* _Dataset excerpts_:
┄┄┄┄┄┄

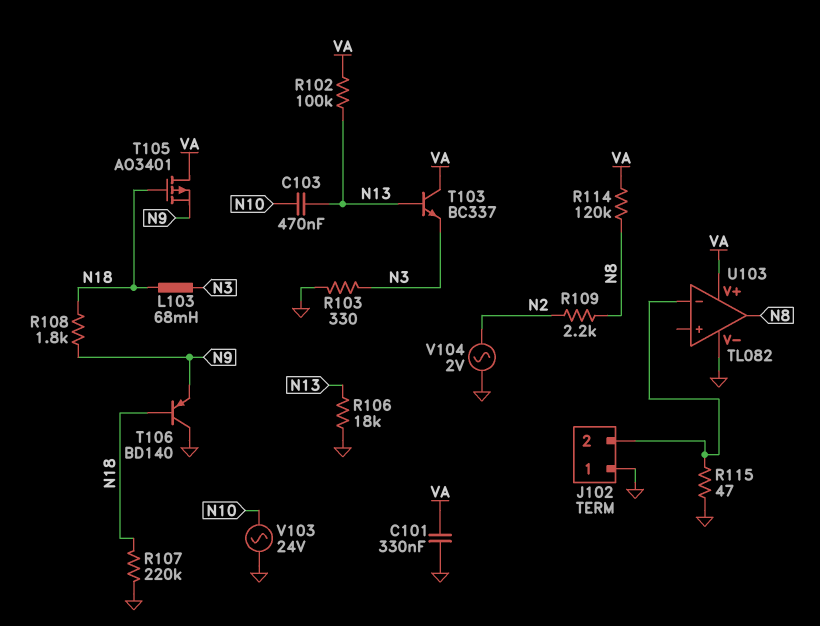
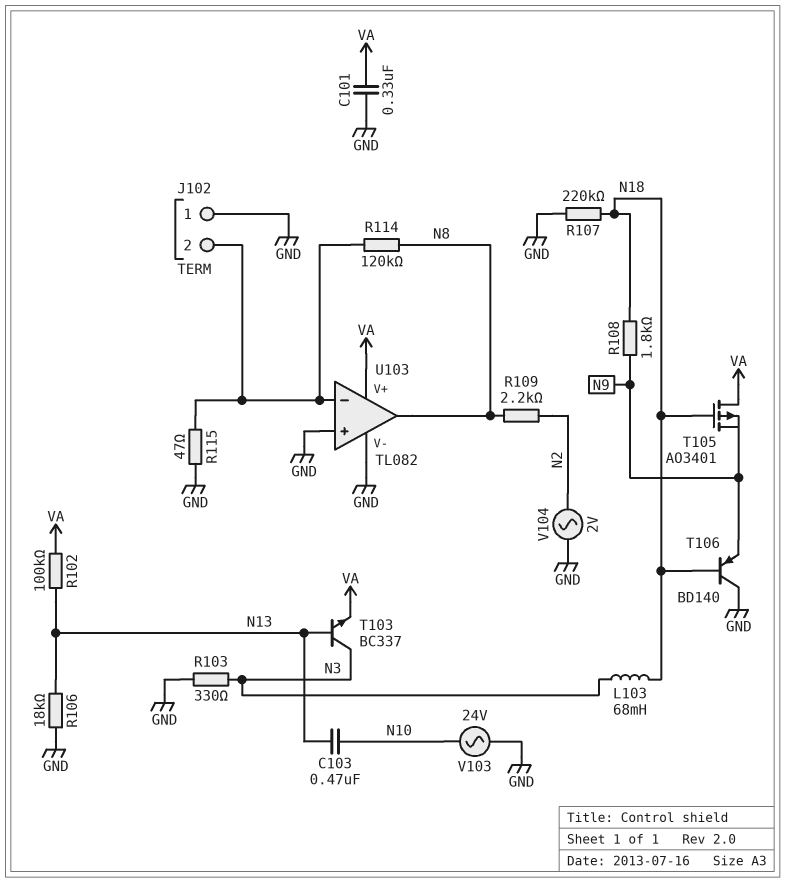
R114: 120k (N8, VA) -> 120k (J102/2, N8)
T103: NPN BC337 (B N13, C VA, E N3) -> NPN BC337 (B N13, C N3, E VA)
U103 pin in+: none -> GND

┄┄┄┄┄┄

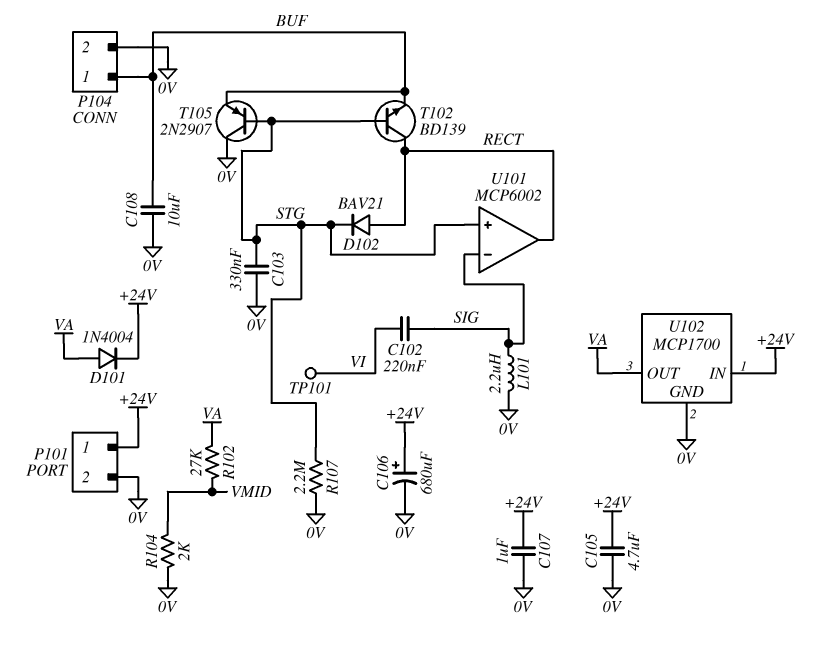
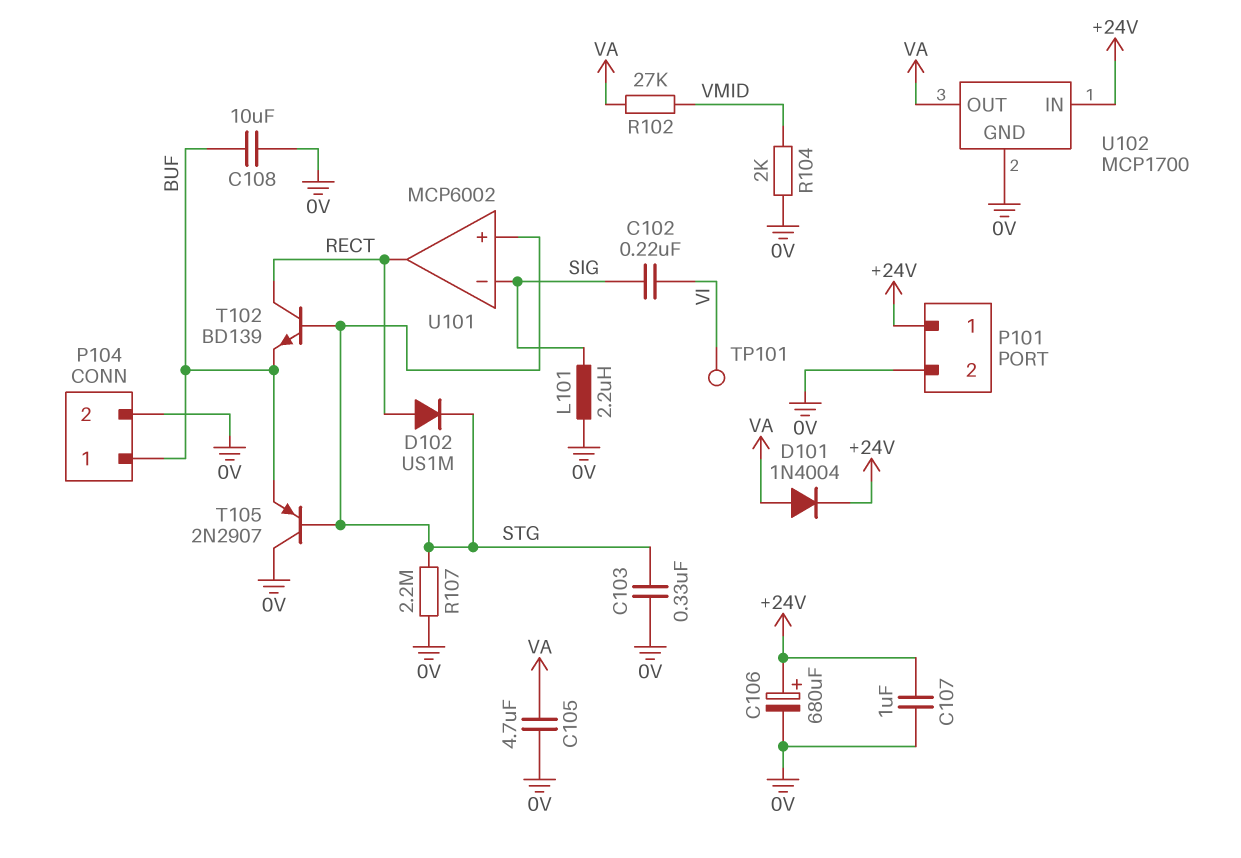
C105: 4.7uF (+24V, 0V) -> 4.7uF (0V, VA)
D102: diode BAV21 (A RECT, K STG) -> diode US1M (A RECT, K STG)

┄┄┄┄┄┄

* _Exercise aim_: Your task is to retype the entries verbatim, starting with the line that holds "T103: NPN BC337" and stopping after the line that holds "U103 pin in+: none -> GND".

* _Completed task_:
T103: NPN BC337 (B N13, C VA, E N3) -> NPN BC337 (B N13, C N3, E VA)
U103 pin in+: none -> GND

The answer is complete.